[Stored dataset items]
*** Begin section ***
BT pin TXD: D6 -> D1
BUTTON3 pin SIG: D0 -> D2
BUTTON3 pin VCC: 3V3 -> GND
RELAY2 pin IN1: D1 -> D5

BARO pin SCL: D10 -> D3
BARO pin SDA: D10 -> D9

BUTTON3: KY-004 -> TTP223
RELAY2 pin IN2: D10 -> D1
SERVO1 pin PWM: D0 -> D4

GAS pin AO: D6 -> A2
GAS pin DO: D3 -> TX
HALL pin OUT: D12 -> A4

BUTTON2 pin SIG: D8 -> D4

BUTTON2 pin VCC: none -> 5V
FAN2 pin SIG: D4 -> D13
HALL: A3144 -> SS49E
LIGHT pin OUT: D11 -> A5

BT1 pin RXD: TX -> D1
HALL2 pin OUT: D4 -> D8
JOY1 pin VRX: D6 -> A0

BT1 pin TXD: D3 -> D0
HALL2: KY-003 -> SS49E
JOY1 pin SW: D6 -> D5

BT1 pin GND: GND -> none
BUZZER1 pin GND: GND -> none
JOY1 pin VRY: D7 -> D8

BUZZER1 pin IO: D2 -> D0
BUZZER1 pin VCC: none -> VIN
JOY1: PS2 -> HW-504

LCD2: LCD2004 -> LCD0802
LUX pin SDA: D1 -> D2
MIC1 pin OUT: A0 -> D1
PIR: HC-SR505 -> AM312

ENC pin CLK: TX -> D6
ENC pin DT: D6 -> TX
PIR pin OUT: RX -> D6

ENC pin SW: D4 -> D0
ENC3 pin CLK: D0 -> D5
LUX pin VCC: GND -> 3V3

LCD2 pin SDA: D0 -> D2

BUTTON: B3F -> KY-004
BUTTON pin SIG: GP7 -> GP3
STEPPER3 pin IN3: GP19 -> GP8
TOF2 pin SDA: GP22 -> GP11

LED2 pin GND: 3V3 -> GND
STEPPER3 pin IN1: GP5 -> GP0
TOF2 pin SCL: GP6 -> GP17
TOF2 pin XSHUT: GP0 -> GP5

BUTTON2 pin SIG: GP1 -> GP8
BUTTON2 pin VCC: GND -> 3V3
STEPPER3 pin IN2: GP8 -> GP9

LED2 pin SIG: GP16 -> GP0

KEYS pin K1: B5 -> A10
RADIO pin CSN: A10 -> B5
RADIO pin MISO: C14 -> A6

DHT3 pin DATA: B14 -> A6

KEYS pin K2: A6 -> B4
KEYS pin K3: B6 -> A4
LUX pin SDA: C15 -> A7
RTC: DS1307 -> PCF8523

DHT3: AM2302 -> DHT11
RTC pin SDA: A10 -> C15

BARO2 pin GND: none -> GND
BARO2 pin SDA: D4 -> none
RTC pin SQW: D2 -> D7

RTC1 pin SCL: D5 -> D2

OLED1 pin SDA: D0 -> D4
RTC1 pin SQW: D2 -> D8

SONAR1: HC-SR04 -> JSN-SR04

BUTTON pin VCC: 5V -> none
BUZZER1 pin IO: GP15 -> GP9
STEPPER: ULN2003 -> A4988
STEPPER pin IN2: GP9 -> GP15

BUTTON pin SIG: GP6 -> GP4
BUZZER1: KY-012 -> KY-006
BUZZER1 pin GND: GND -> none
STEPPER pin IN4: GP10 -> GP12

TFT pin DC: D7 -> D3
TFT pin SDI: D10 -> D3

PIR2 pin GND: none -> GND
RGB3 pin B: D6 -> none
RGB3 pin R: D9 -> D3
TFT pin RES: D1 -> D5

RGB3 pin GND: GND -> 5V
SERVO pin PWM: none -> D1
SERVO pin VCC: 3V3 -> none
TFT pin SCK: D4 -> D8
*** End section ***
In the entries above, restate word for word the lines between the one holding "BUTTON pin SIG: GP7 -> GP3" and the one holding "RGB3 pin R: D9 -> D3", inclusive, and nothing besides.

TASK RESULT
BUTTON pin SIG: GP7 -> GP3
STEPPER3 pin IN3: GP19 -> GP8
TOF2 pin SDA: GP22 -> GP11

LED2 pin GND: 3V3 -> GND
STEPPER3 pin IN1: GP5 -> GP0
TOF2 pin SCL: GP6 -> GP17
TOF2 pin XSHUT: GP0 -> GP5

BUTTON2 pin SIG: GP1 -> GP8
BUTTON2 pin VCC: GND -> 3V3
STEPPER3 pin IN2: GP8 -> GP9

LED2 pin SIG: GP16 -> GP0

KEYS pin K1: B5 -> A10
RADIO pin CSN: A10 -> B5
RADIO pin MISO: C14 -> A6

DHT3 pin DATA: B14 -> A6

KEYS pin K2: A6 -> B4
KEYS pin K3: B6 -> A4
LUX pin SDA: C15 -> A7
RTC: DS1307 -> PCF8523

DHT3: AM2302 -> DHT11
RTC pin SDA: A10 -> C15

BARO2 pin GND: none -> GND
BARO2 pin SDA: D4 -> none
RTC pin SQW: D2 -> D7

RTC1 pin SCL: D5 -> D2

OLED1 pin SDA: D0 -> D4
RTC1 pin SQW: D2 -> D8

SONAR1: HC-SR04 -> JSN-SR04

BUTTON pin VCC: 5V -> none
BUZZER1 pin IO: GP15 -> GP9
STEPPER: ULN2003 -> A4988
STEPPER pin IN2: GP9 -> GP15

BUTTON pin SIG: GP6 -> GP4
BUZZER1: KY-012 -> KY-006
BUZZER1 pin GND: GND -> none
STEPPER pin IN4: GP10 -> GP12

TFT pin DC: D7 -> D3
TFT pin SDI: D10 -> D3

PIR2 pin GND: none -> GND
RGB3 pin B: D6 -> none
RGB3 pin R: D9 -> D3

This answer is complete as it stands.